■ **YOUR OBJECTIVE**
An exact repetition of the data below, without images, is the expected answer.

※

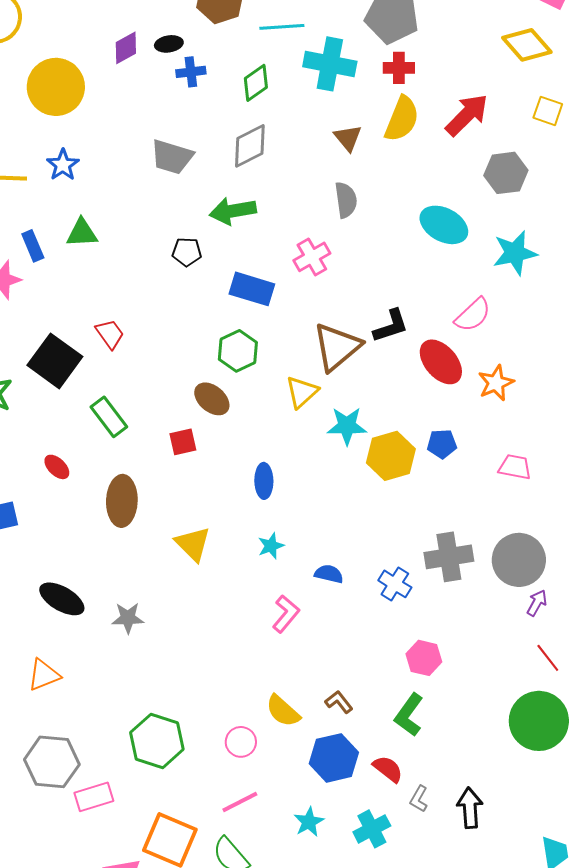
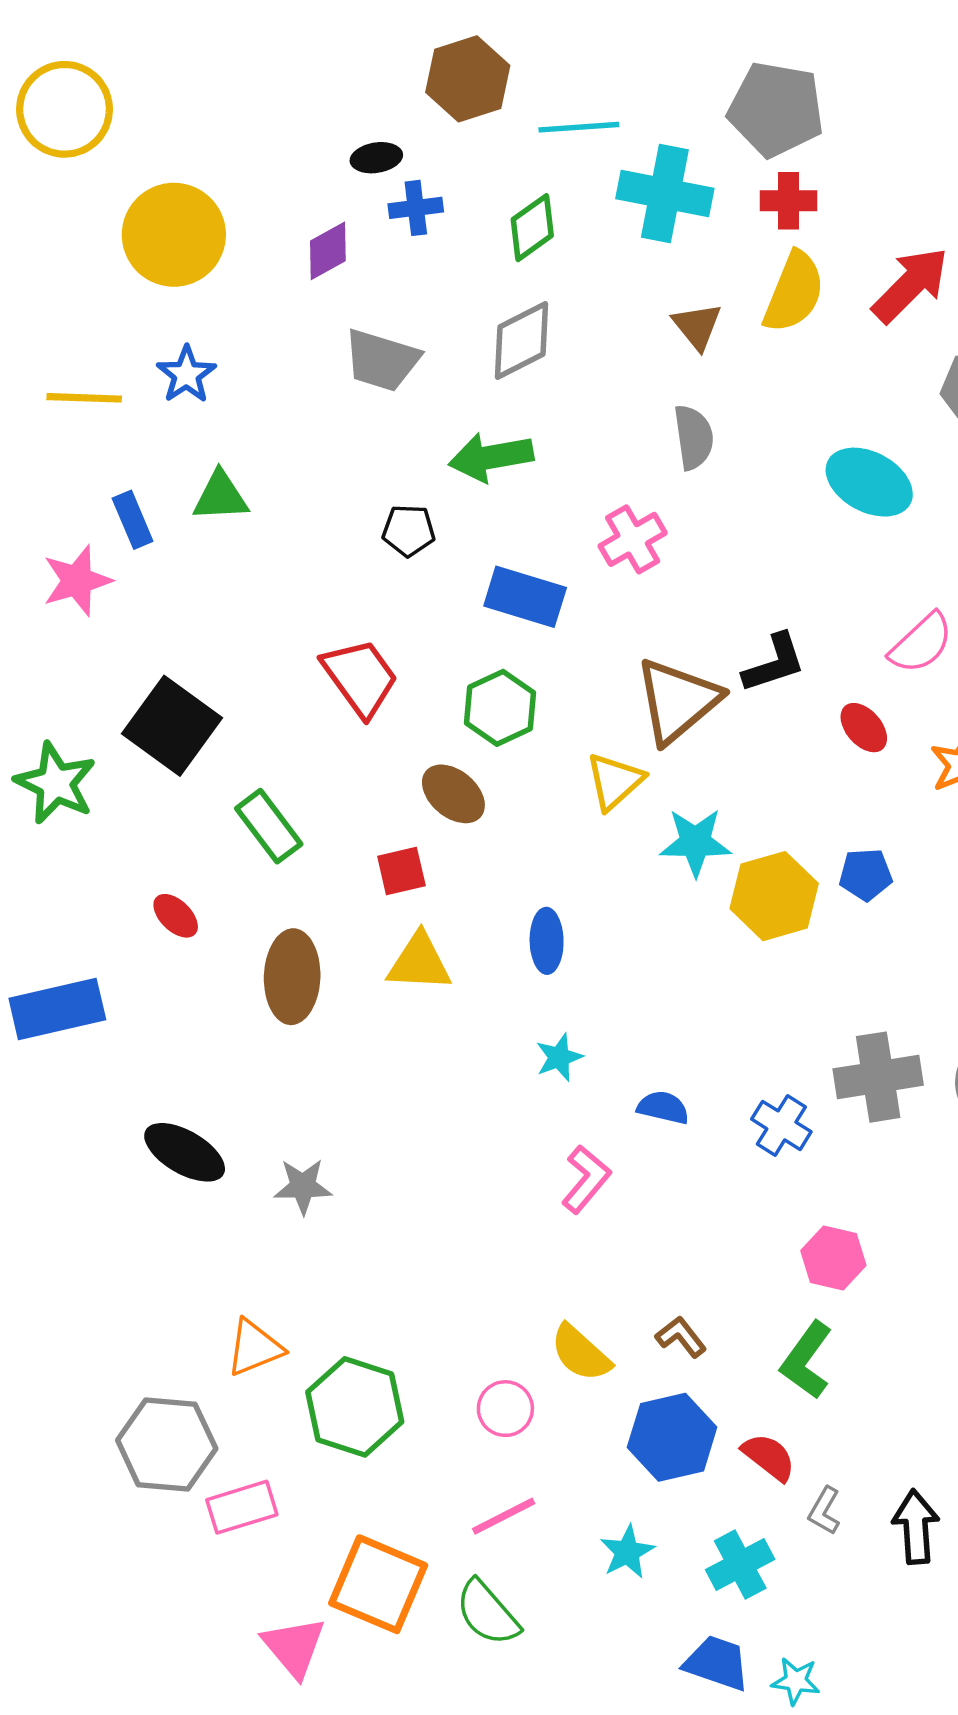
purple diamond: (126, 48) -> (328, 251), moved
red trapezoid: (110, 334) -> (360, 677), moved, size x1.5
red ellipse: (441, 362) -> (864, 728), size x0.6
yellow triangle: (193, 544) -> (419, 962), moved, turned -42
orange triangle: (44, 675) -> (254, 1348), moved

※

■ **OUTPUT OF THE TASK**
purple diamond: (126, 48) -> (328, 251), moved
red trapezoid: (110, 334) -> (360, 677), moved, size x1.5
red ellipse: (441, 362) -> (864, 728), size x0.6
yellow triangle: (193, 544) -> (419, 962), moved, turned -42
orange triangle: (44, 675) -> (254, 1348), moved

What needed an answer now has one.